- _Description of the task_
Give back the full listing verbatim, apart from its images.
# # # # #
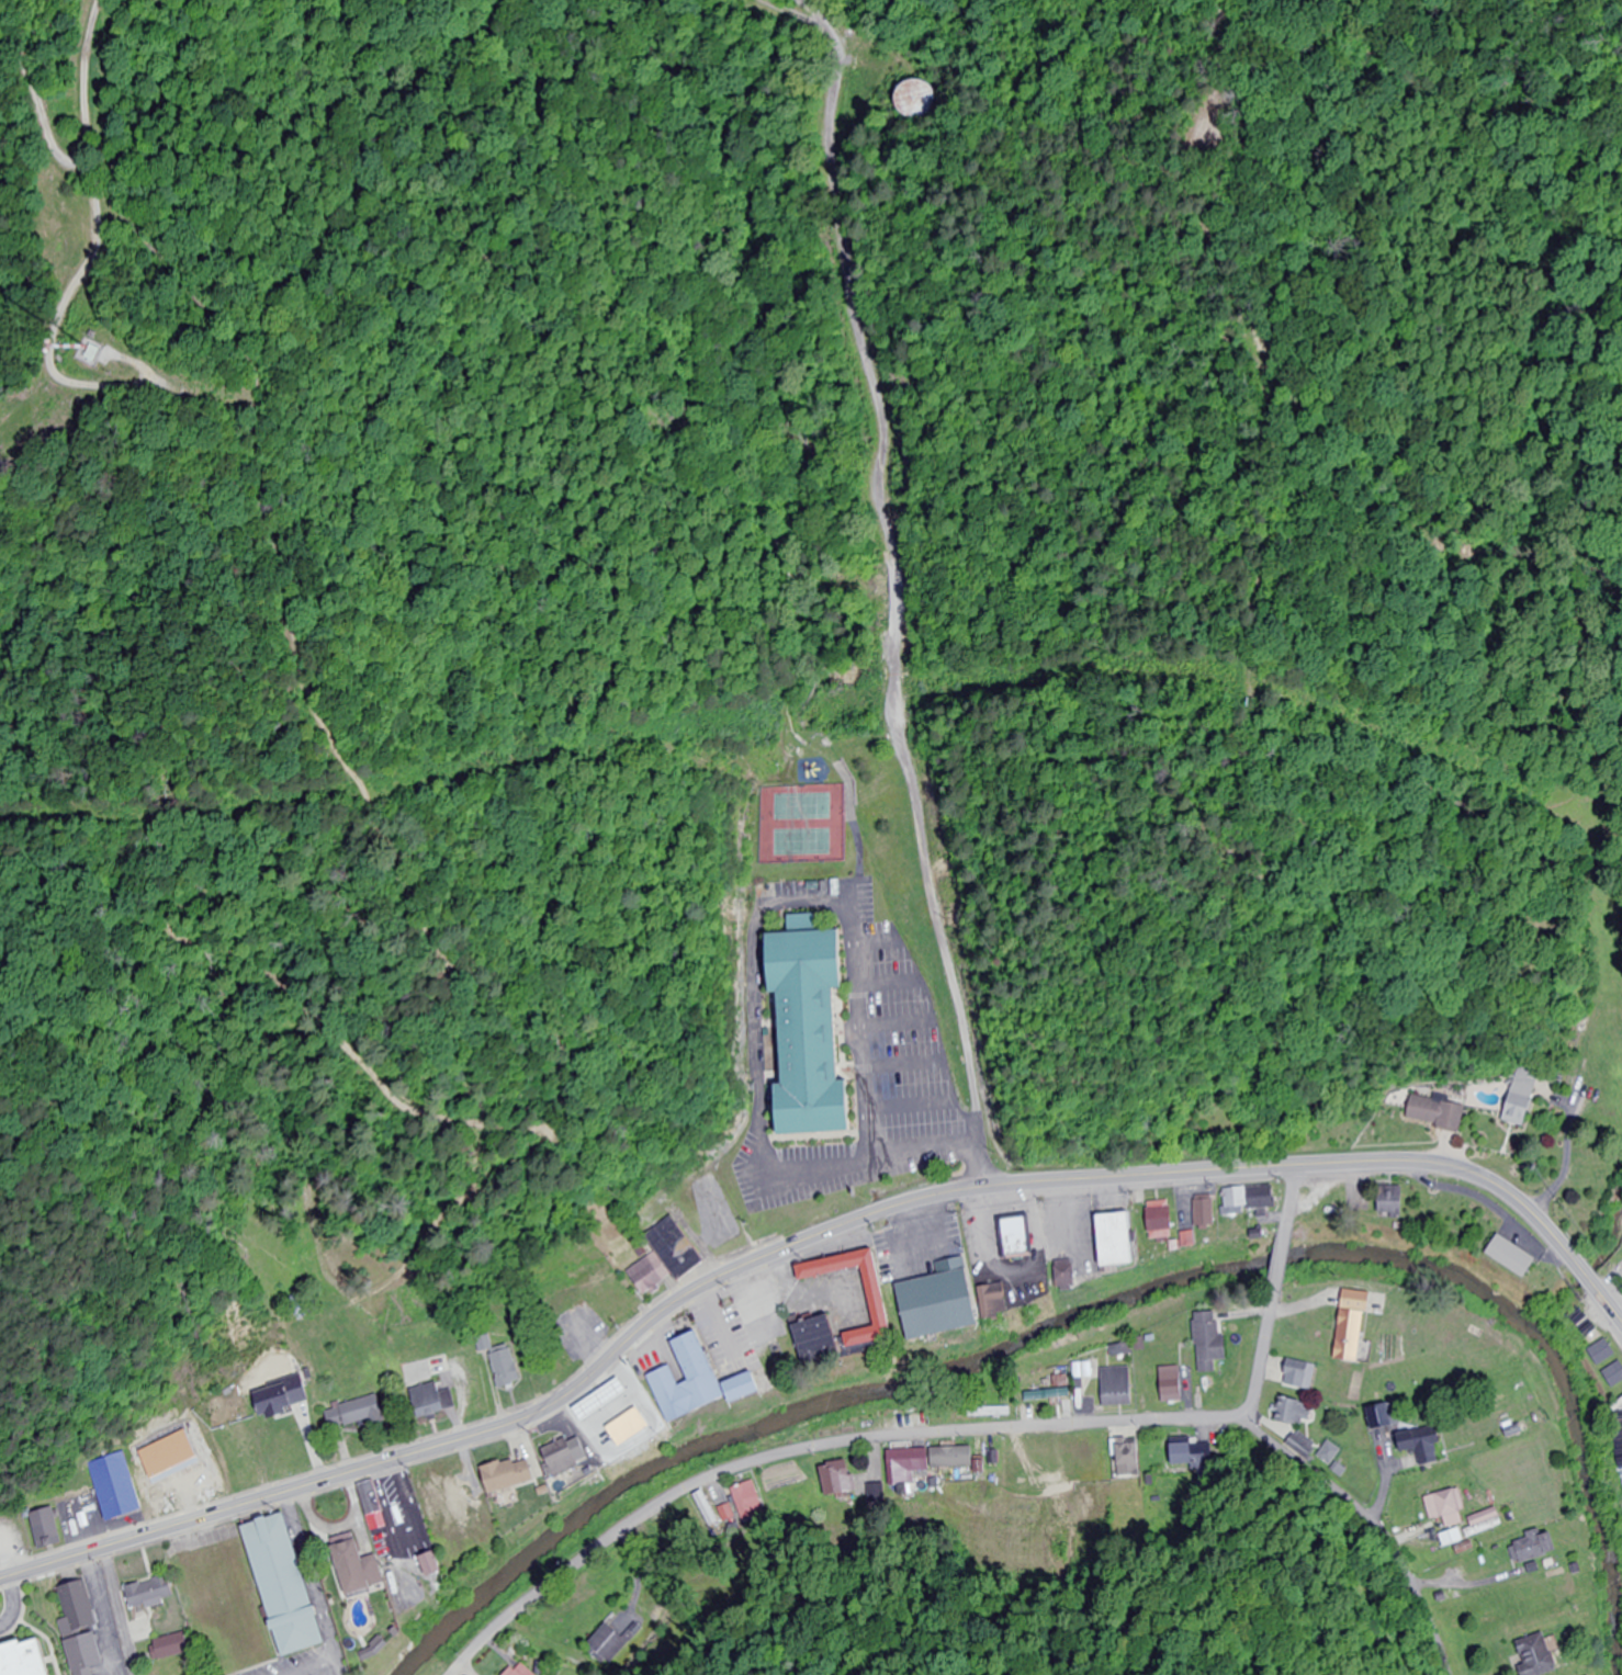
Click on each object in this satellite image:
building: (915, 98)
road: (91, 256)
road: (894, 588)
road: (840, 776)
park: (800, 824)
road: (799, 904)
road: (876, 944)
road: (890, 985)
building: (812, 1024)
road: (900, 1029)
road: (906, 1070)
building: (1522, 1096)
road: (912, 1108)
building: (1436, 1112)
building: (1250, 1196)
building: (1394, 1199)
building: (1206, 1212)
building: (1163, 1220)
building: (1016, 1236)
road: (808, 1238)
building: (1122, 1239)
building: (678, 1248)
building: (1514, 1256)
building: (649, 1273)
building: (1068, 1275)
road: (1277, 1290)
building: (618, 1295)
building: (882, 1302)
building: (997, 1302)
building: (1353, 1325)
building: (821, 1338)
building: (1210, 1342)
building: (1603, 1352)
building: (505, 1368)
building: (1300, 1374)
building: (1614, 1374)
building: (689, 1379)
building: (1173, 1384)
building: (1117, 1386)
building: (746, 1387)
building: (1048, 1394)
building: (284, 1397)
building: (431, 1400)
building: (1292, 1411)
building: (356, 1414)
building: (607, 1423)
building: (1422, 1444)
building: (1301, 1445)
road: (815, 1450)
building: (1620, 1454)
building: (961, 1456)
building: (1191, 1456)
building: (564, 1458)
building: (1023, 1459)
building: (1129, 1459)
building: (494, 1463)
building: (1092, 1463)
building: (907, 1467)
building: (838, 1478)
building: (126, 1485)
building: (545, 1494)
building: (445, 1495)
building: (371, 1498)
building: (747, 1501)
building: (1457, 1510)
road: (1370, 1524)
building: (47, 1528)
building: (1453, 1537)
building: (496, 1539)
building: (1537, 1546)
building: (435, 1565)
building: (358, 1567)
building: (287, 1585)
building: (154, 1597)
road: (119, 1611)
building: (83, 1629)
building: (610, 1644)
building: (175, 1646)
building: (1538, 1656)
building: (29, 1660)
road: (472, 1668)
building: (520, 1671)
road: (334, 1672)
# # # # #
- _Solution below_
Click on each object in this satellite image:
building: (915, 98)
road: (91, 256)
road: (894, 588)
road: (840, 776)
park: (800, 824)
road: (799, 904)
road: (876, 944)
road: (890, 985)
building: (812, 1024)
road: (900, 1029)
road: (906, 1070)
building: (1522, 1096)
road: (912, 1108)
building: (1436, 1112)
building: (1250, 1196)
building: (1394, 1199)
building: (1206, 1212)
building: (1163, 1220)
building: (1016, 1236)
road: (808, 1238)
building: (1122, 1239)
building: (678, 1248)
building: (1514, 1256)
building: (649, 1273)
building: (1068, 1275)
road: (1277, 1290)
building: (618, 1295)
building: (882, 1302)
building: (997, 1302)
building: (1353, 1325)
building: (821, 1338)
building: (1210, 1342)
building: (1603, 1352)
building: (505, 1368)
building: (1300, 1374)
building: (1614, 1374)
building: (689, 1379)
building: (1173, 1384)
building: (1117, 1386)
building: (746, 1387)
building: (1048, 1394)
building: (284, 1397)
building: (431, 1400)
building: (1292, 1411)
building: (356, 1414)
building: (607, 1423)
building: (1422, 1444)
building: (1301, 1445)
road: (815, 1450)
building: (1620, 1454)
building: (961, 1456)
building: (1191, 1456)
building: (564, 1458)
building: (1023, 1459)
building: (1129, 1459)
building: (494, 1463)
building: (1092, 1463)
building: (907, 1467)
building: (838, 1478)
building: (126, 1485)
building: (545, 1494)
building: (445, 1495)
building: (371, 1498)
building: (747, 1501)
building: (1457, 1510)
road: (1370, 1524)
building: (47, 1528)
building: (1453, 1537)
building: (496, 1539)
building: (1537, 1546)
building: (435, 1565)
building: (358, 1567)
building: (287, 1585)
building: (154, 1597)
road: (119, 1611)
building: (83, 1629)
building: (610, 1644)
building: (175, 1646)
building: (1538, 1656)
building: (29, 1660)
road: (472, 1668)
building: (520, 1671)
road: (334, 1672)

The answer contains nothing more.